(Data records begins)

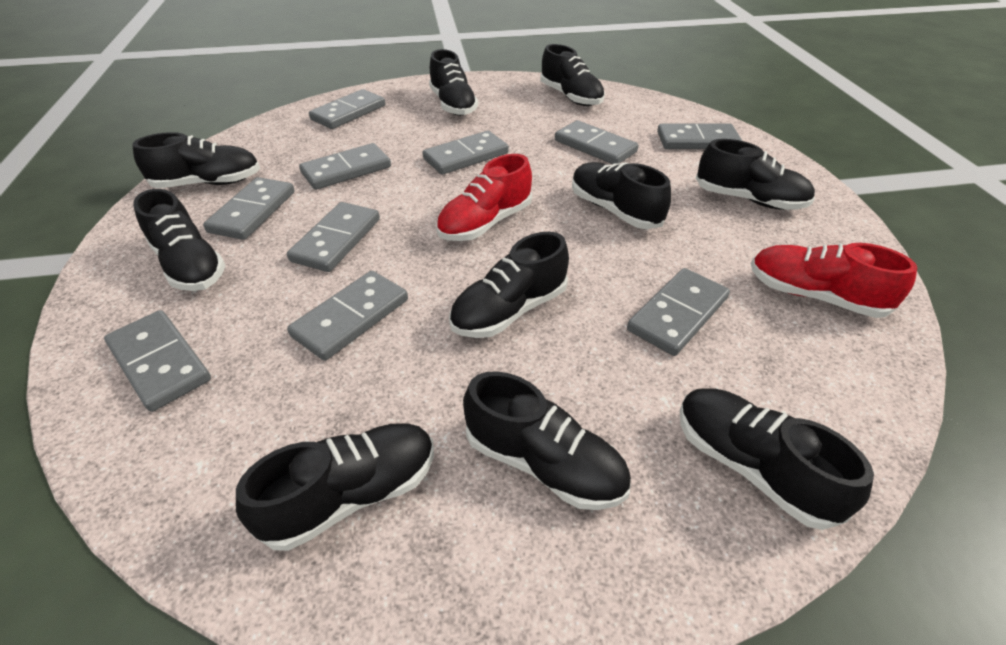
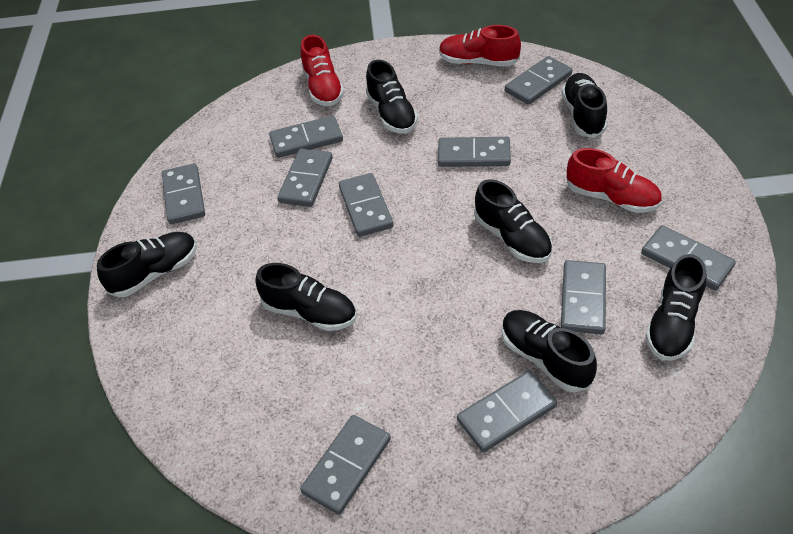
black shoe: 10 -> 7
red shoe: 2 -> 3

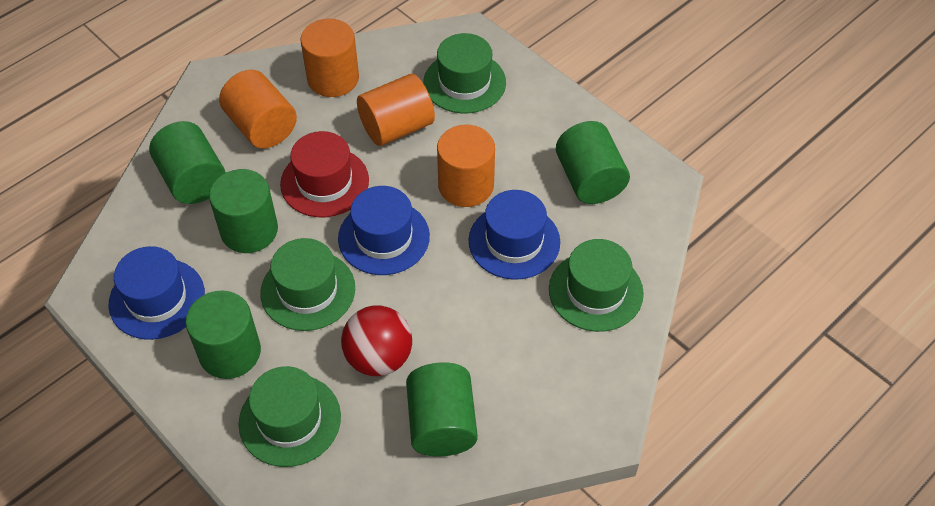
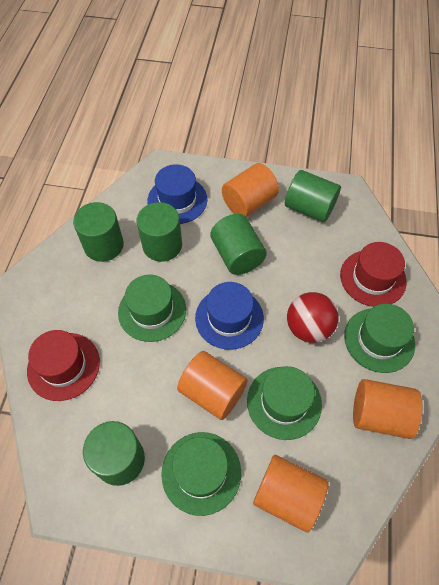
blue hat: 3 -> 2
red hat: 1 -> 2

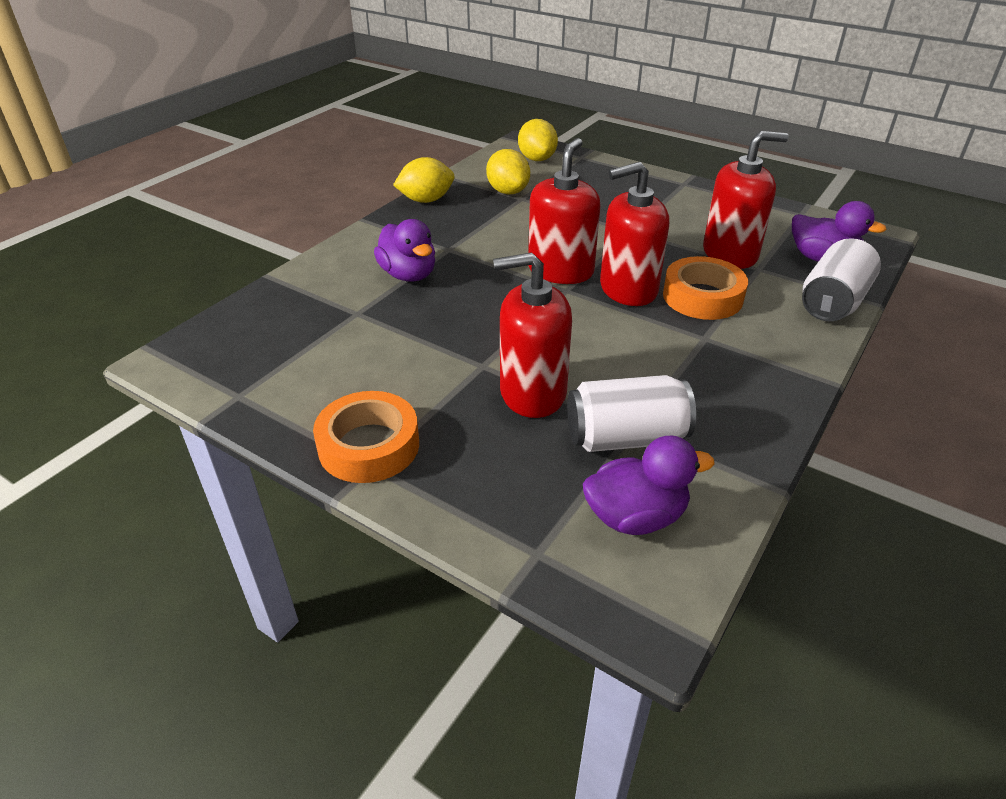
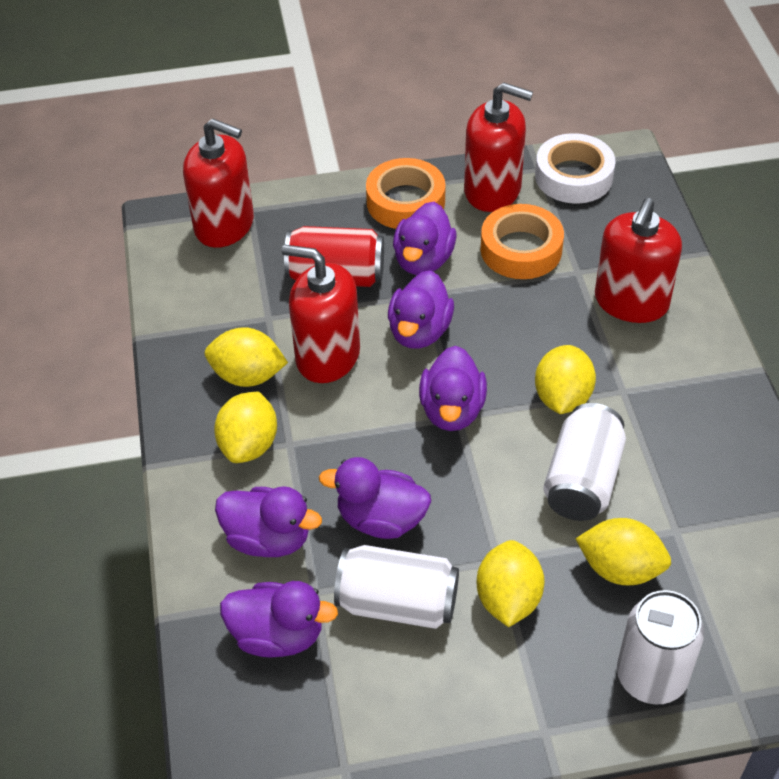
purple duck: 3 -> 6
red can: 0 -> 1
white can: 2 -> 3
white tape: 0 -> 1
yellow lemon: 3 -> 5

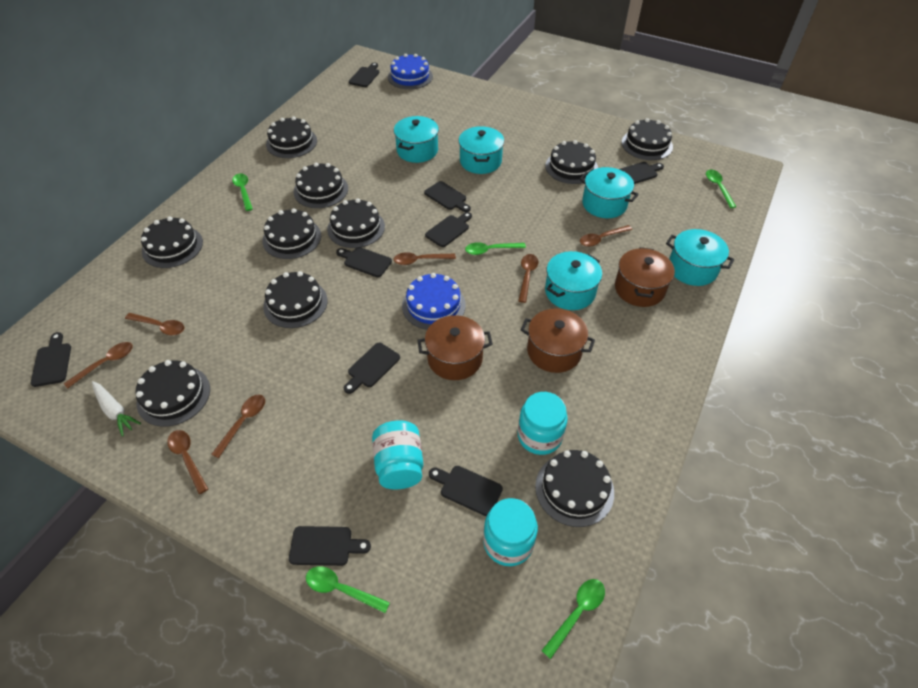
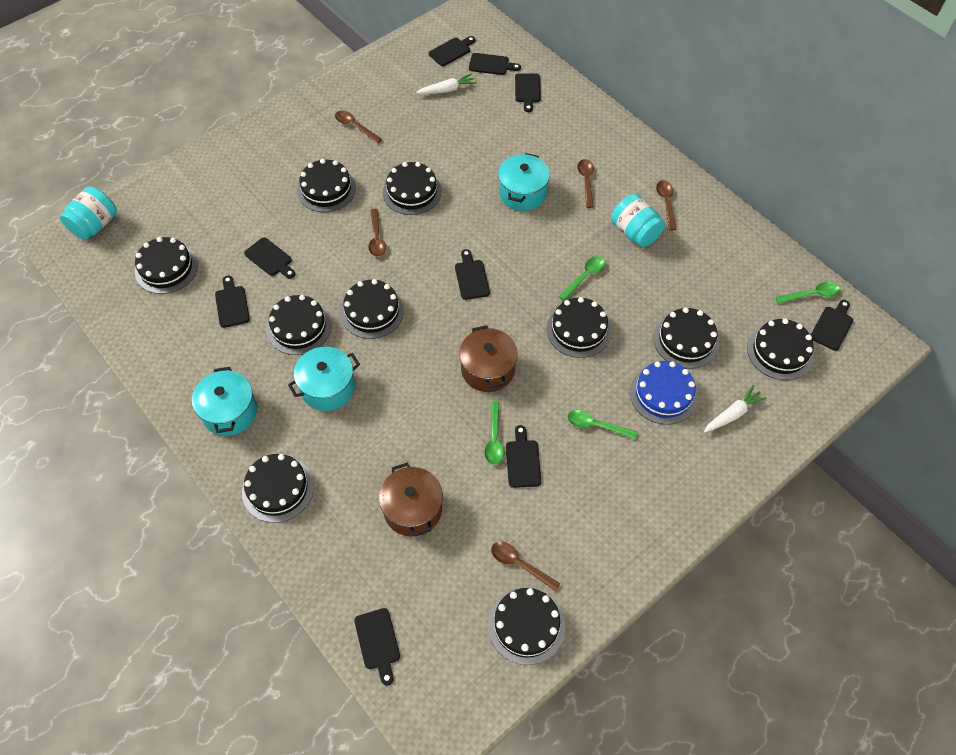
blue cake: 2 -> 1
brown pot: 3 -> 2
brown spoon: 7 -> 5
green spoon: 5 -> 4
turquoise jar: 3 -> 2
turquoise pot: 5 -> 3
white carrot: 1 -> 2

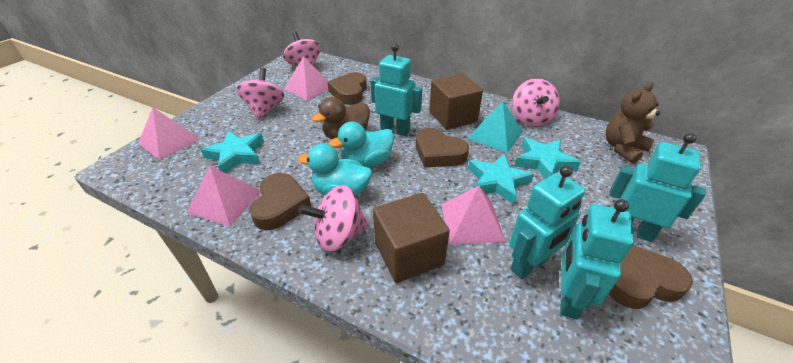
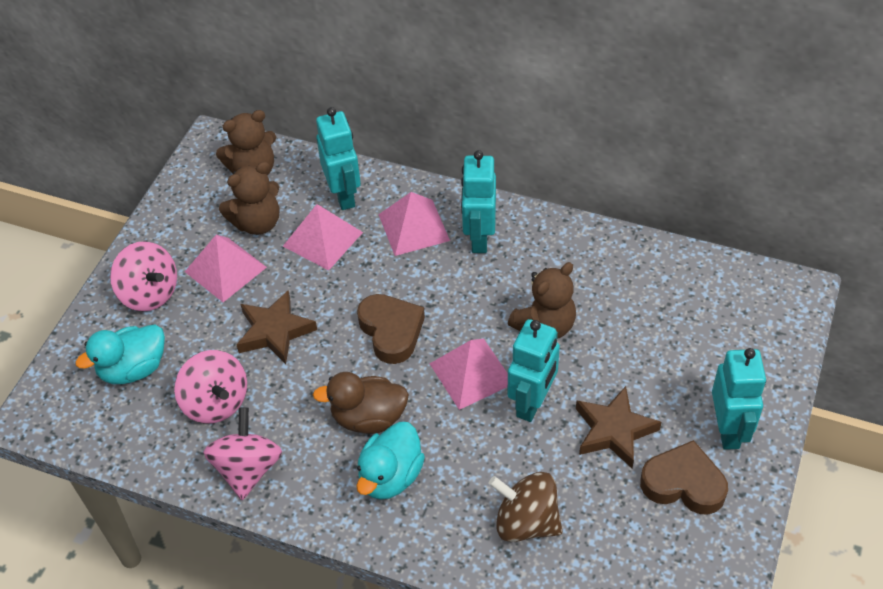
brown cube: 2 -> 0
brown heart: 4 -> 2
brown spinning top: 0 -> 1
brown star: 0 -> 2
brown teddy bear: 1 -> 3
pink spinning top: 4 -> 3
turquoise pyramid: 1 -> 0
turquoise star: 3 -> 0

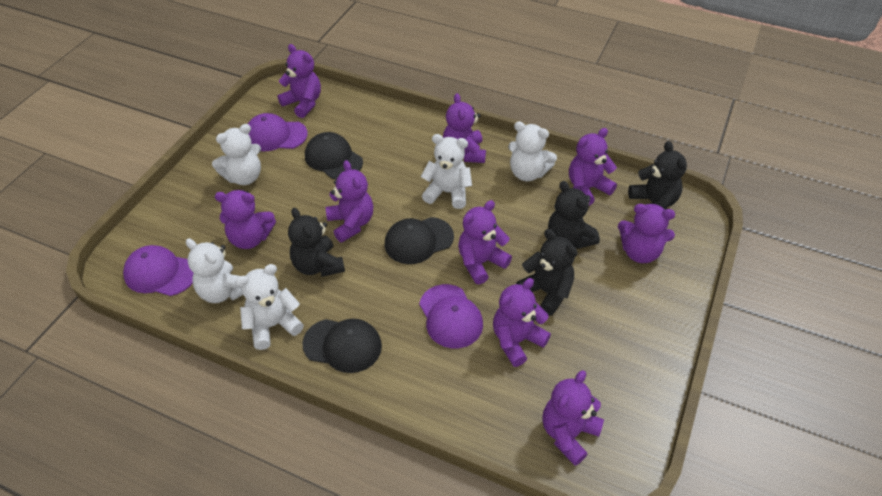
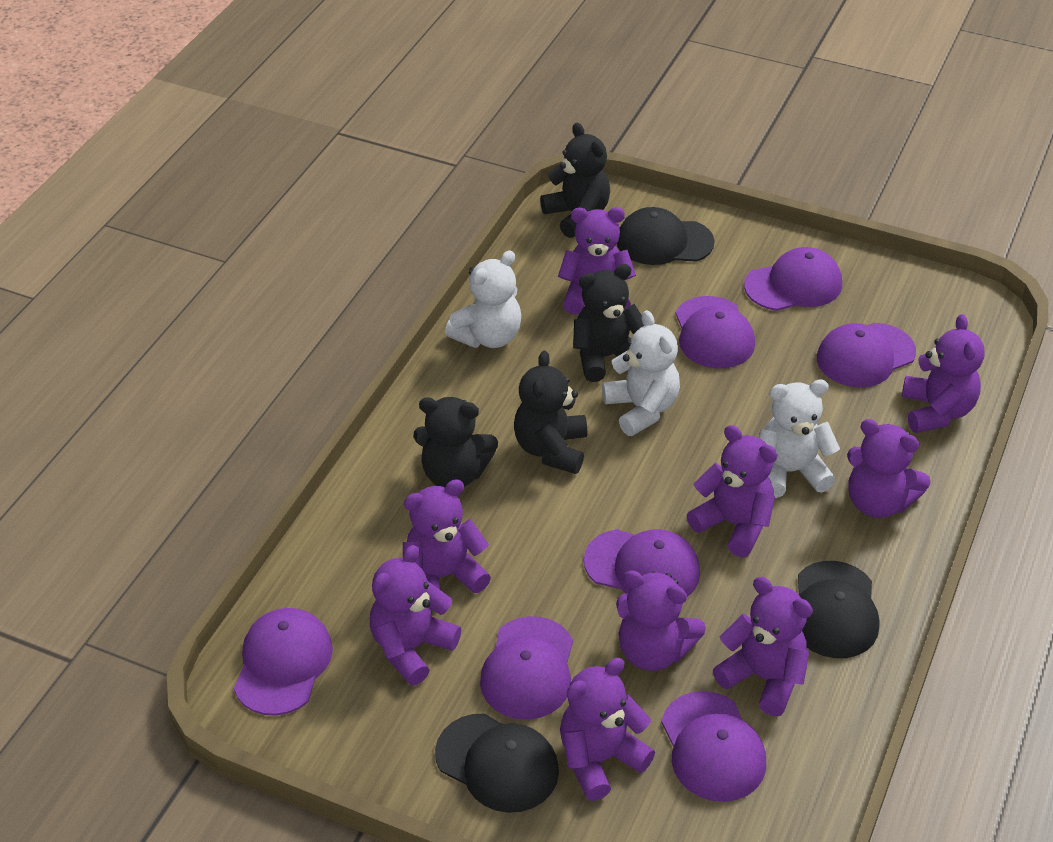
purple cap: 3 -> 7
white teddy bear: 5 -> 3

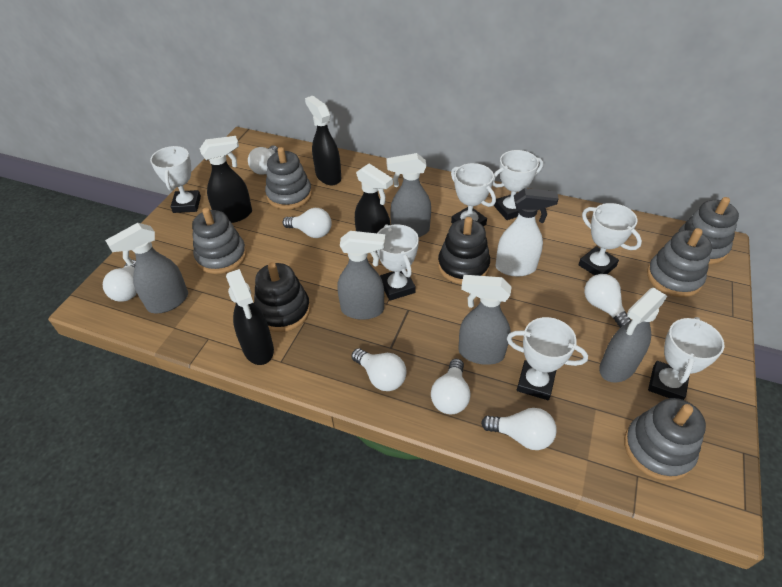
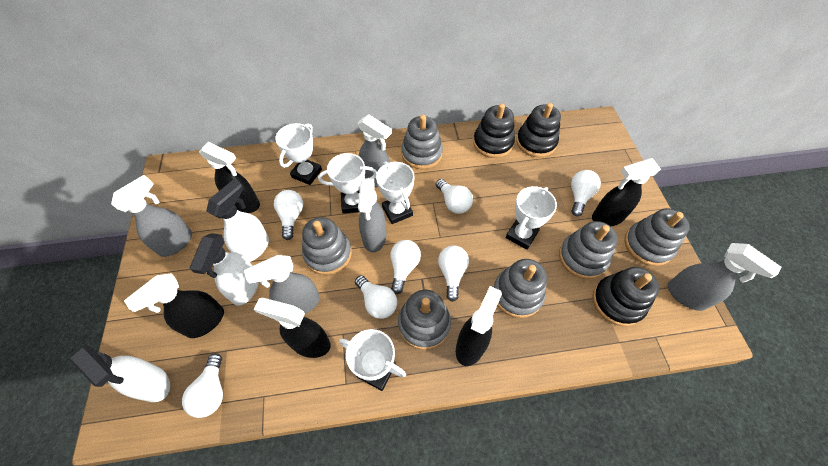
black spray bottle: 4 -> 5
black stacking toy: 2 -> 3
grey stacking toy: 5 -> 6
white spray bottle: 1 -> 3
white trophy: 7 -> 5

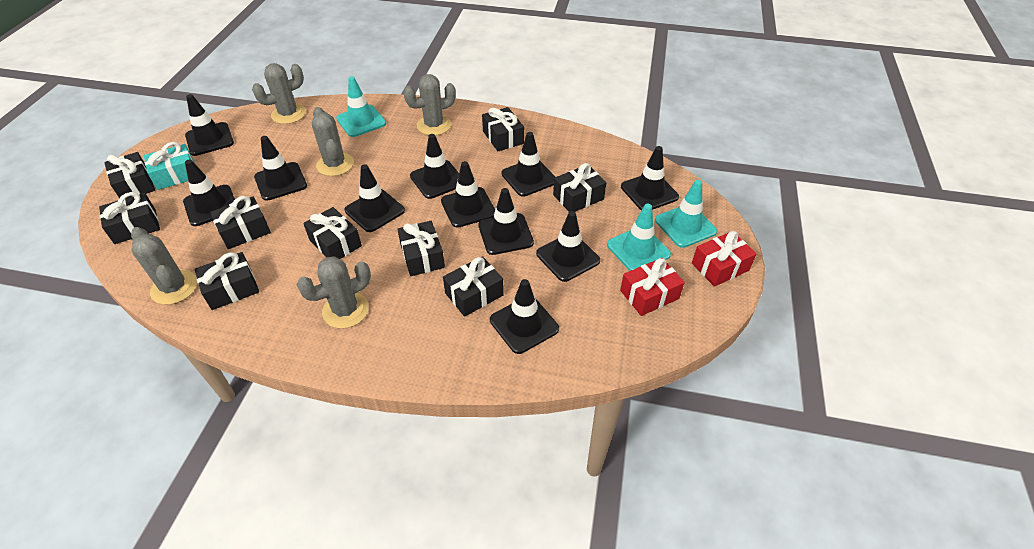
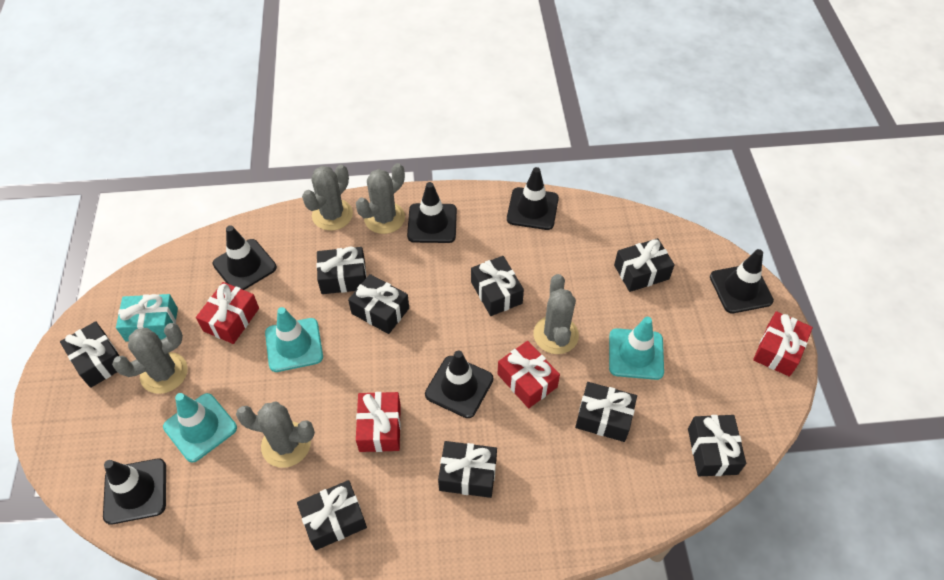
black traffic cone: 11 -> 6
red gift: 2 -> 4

(Data records ends)

# Work to be completed
Please extract exactly the lines of the data, from the first through the line containing "turquoise pot: 5 -> 3", and add no pictures to the copy.

# Response for this exercise
black shoe: 10 -> 7
red shoe: 2 -> 3

blue hat: 3 -> 2
red hat: 1 -> 2

purple duck: 3 -> 6
red can: 0 -> 1
white can: 2 -> 3
white tape: 0 -> 1
yellow lemon: 3 -> 5

blue cake: 2 -> 1
brown pot: 3 -> 2
brown spoon: 7 -> 5
green spoon: 5 -> 4
turquoise jar: 3 -> 2
turquoise pot: 5 -> 3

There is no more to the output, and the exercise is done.